• CHALLENGE: Copy each of the entries below without changing a single character.

• DATA SUPPLIED:
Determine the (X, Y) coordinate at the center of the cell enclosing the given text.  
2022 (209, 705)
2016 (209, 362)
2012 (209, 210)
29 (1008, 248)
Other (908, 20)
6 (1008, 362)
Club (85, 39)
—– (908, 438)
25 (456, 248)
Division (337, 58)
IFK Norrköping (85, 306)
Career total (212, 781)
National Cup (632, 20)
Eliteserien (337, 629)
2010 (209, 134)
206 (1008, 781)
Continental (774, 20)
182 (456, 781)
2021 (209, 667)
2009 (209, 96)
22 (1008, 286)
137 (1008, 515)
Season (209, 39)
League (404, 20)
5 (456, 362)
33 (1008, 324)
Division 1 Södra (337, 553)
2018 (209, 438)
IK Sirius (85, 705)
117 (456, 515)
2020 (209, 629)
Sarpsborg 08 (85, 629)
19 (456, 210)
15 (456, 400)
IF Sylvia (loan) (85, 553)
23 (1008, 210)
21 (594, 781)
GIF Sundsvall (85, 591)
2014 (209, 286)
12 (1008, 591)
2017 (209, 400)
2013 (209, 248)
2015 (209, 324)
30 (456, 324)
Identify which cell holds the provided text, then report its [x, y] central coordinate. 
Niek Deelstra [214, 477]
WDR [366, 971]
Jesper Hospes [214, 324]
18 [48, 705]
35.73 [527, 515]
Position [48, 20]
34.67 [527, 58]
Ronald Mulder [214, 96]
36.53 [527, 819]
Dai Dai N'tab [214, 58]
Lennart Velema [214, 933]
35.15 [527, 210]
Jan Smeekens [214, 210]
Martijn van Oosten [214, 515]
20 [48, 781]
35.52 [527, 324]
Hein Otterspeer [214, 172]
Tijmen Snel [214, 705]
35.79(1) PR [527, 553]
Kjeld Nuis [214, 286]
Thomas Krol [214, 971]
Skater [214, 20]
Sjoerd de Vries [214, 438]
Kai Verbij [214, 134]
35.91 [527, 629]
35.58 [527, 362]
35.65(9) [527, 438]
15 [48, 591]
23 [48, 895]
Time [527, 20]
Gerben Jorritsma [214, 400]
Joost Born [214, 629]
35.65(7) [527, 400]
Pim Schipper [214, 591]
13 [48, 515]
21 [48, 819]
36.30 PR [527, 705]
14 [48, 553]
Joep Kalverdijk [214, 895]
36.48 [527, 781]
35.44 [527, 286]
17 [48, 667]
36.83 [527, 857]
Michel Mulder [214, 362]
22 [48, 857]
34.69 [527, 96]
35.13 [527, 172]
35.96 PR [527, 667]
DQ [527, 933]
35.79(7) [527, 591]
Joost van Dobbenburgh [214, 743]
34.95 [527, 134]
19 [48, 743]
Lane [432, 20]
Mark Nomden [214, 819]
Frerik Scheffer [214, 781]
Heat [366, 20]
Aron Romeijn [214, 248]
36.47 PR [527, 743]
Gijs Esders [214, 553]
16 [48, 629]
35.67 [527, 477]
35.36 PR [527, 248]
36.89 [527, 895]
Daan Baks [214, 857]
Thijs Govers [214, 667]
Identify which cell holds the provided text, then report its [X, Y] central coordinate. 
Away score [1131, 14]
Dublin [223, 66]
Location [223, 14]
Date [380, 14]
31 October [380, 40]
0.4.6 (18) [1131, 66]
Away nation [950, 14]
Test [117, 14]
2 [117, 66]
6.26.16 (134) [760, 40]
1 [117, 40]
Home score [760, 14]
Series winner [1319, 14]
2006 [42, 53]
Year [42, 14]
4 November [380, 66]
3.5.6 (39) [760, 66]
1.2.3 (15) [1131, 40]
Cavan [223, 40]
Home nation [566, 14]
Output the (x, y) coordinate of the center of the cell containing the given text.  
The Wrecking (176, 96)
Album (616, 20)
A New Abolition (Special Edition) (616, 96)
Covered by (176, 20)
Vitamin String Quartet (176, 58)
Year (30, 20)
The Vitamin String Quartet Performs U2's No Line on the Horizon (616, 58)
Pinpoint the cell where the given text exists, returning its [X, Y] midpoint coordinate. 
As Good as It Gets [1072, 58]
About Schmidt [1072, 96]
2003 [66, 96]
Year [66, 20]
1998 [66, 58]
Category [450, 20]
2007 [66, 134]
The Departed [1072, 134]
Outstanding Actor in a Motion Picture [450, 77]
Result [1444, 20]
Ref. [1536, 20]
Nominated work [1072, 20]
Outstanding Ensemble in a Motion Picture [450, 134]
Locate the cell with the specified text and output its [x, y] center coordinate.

• RESPONSE TO THE EXERCISE:
Determine the (X, Y) coordinate at the center of the cell enclosing the given text.  
2022 (209, 705)
2016 (209, 362)
2012 (209, 210)
29 (1008, 248)
Other (908, 20)
6 (1008, 362)
Club (85, 39)
—– (908, 438)
25 (456, 248)
Division (337, 58)
IFK Norrköping (85, 306)
Career total (212, 781)
National Cup (632, 20)
Eliteserien (337, 629)
2010 (209, 134)
206 (1008, 781)
Continental (774, 20)
182 (456, 781)
2021 (209, 667)
2009 (209, 96)
22 (1008, 286)
137 (1008, 515)
Season (209, 39)
League (404, 20)
5 (456, 362)
33 (1008, 324)
Division 1 Södra (337, 553)
2018 (209, 438)
IK Sirius (85, 705)
117 (456, 515)
2020 (209, 629)
Sarpsborg 08 (85, 629)
19 (456, 210)
15 (456, 400)
IF Sylvia (loan) (85, 553)
23 (1008, 210)
21 (594, 781)
GIF Sundsvall (85, 591)
2014 (209, 286)
12 (1008, 591)
2017 (209, 400)
2013 (209, 248)
2015 (209, 324)
30 (456, 324)
Identify which cell holds the provided text, then report its [x, y] central coordinate. 
Niek Deelstra [214, 477]
WDR [366, 971]
Jesper Hospes [214, 324]
18 [48, 705]
35.73 [527, 515]
Position [48, 20]
34.67 [527, 58]
Ronald Mulder [214, 96]
36.53 [527, 819]
Dai Dai N'tab [214, 58]
Lennart Velema [214, 933]
35.15 [527, 210]
Jan Smeekens [214, 210]
Martijn van Oosten [214, 515]
20 [48, 781]
35.52 [527, 324]
Hein Otterspeer [214, 172]
Tijmen Snel [214, 705]
35.79(1) PR [527, 553]
Kjeld Nuis [214, 286]
Thomas Krol [214, 971]
Skater [214, 20]
Sjoerd de Vries [214, 438]
Kai Verbij [214, 134]
35.91 [527, 629]
35.58 [527, 362]
35.65(9) [527, 438]
15 [48, 591]
23 [48, 895]
Time [527, 20]
Gerben Jorritsma [214, 400]
Joost Born [214, 629]
35.65(7) [527, 400]
Pim Schipper [214, 591]
13 [48, 515]
21 [48, 819]
36.30 PR [527, 705]
14 [48, 553]
Joep Kalverdijk [214, 895]
36.48 [527, 781]
35.44 [527, 286]
17 [48, 667]
36.83 [527, 857]
Michel Mulder [214, 362]
22 [48, 857]
34.69 [527, 96]
35.13 [527, 172]
35.96 PR [527, 667]
DQ [527, 933]
35.79(7) [527, 591]
Joost van Dobbenburgh [214, 743]
34.95 [527, 134]
19 [48, 743]
Lane [432, 20]
Mark Nomden [214, 819]
Frerik Scheffer [214, 781]
Heat [366, 20]
Aron Romeijn [214, 248]
36.47 PR [527, 743]
Gijs Esders [214, 553]
16 [48, 629]
35.67 [527, 477]
35.36 PR [527, 248]
36.89 [527, 895]
Daan Baks [214, 857]
Thijs Govers [214, 667]
Identify which cell holds the provided text, then report its [X, Y] central coordinate. 
Away score [1131, 14]
Dublin [223, 66]
Location [223, 14]
Date [380, 14]
31 October [380, 40]
0.4.6 (18) [1131, 66]
Away nation [950, 14]
Test [117, 14]
2 [117, 66]
6.26.16 (134) [760, 40]
1 [117, 40]
Home score [760, 14]
Series winner [1319, 14]
2006 [42, 53]
Year [42, 14]
4 November [380, 66]
3.5.6 (39) [760, 66]
1.2.3 (15) [1131, 40]
Cavan [223, 40]
Home nation [566, 14]
Output the (x, y) coordinate of the center of the cell containing the given text.  
The Wrecking (176, 96)
Album (616, 20)
A New Abolition (Special Edition) (616, 96)
Covered by (176, 20)
Vitamin String Quartet (176, 58)
Year (30, 20)
The Vitamin String Quartet Performs U2's No Line on the Horizon (616, 58)
Pinpoint the cell where the given text exists, returning its [X, Y] midpoint coordinate. 
As Good as It Gets [1072, 58]
About Schmidt [1072, 96]
2003 [66, 96]
Year [66, 20]
1998 [66, 58]
Category [450, 20]
2007 [66, 134]
The Departed [1072, 134]
Outstanding Actor in a Motion Picture [450, 77]
Result [1444, 20]
Ref. [1536, 20]
Nominated work [1072, 20]
Outstanding Ensemble in a Motion Picture [450, 134]
Locate the cell with the specified text and output its [x, y] center coordinate.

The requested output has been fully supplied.